→ Input for this task

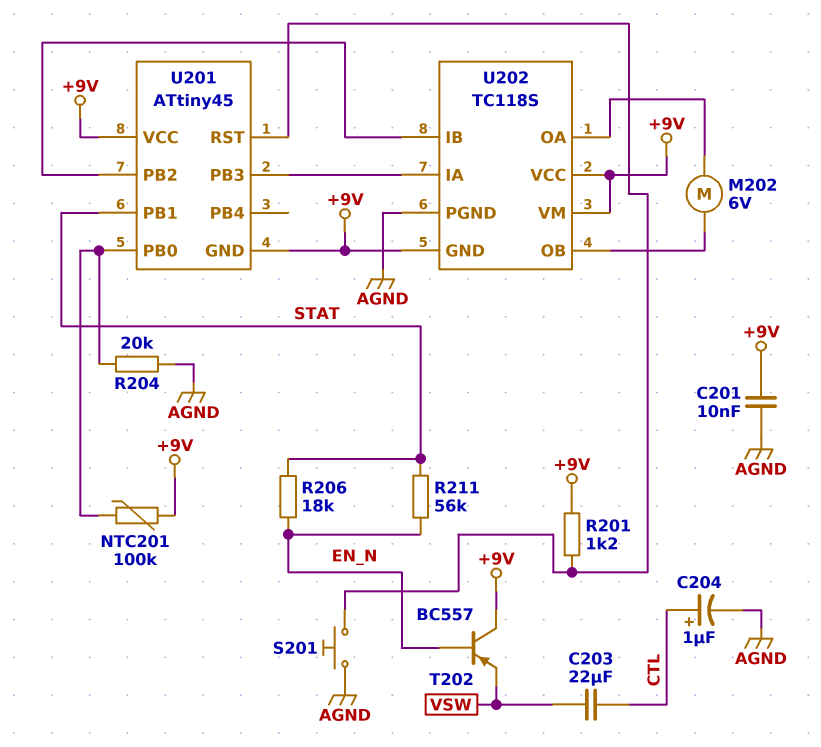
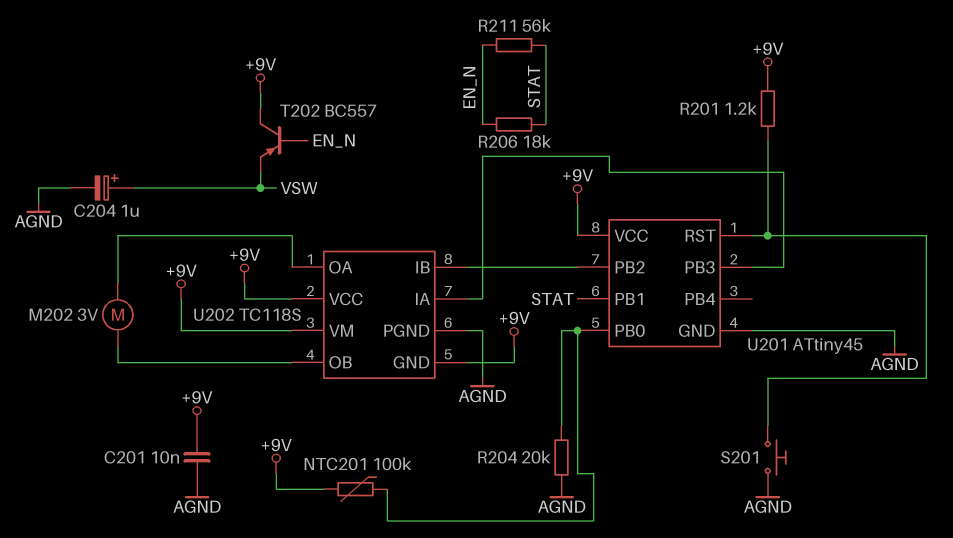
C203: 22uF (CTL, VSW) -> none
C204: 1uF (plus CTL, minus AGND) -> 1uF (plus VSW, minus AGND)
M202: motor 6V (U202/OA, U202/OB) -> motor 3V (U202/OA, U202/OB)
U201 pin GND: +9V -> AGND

---

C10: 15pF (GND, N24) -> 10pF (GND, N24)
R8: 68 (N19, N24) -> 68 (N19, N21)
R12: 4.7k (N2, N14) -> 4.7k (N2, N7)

→ Task details
In the material above, transcribe exactly the lines beginning at the one with "C203: 22uF (CTL, VSW) -> none" and ending at the one with "U201 pin GND: +9V -> AGND", both included.

→ Solution for this exercise
C203: 22uF (CTL, VSW) -> none
C204: 1uF (plus CTL, minus AGND) -> 1uF (plus VSW, minus AGND)
M202: motor 6V (U202/OA, U202/OB) -> motor 3V (U202/OA, U202/OB)
U201 pin GND: +9V -> AGND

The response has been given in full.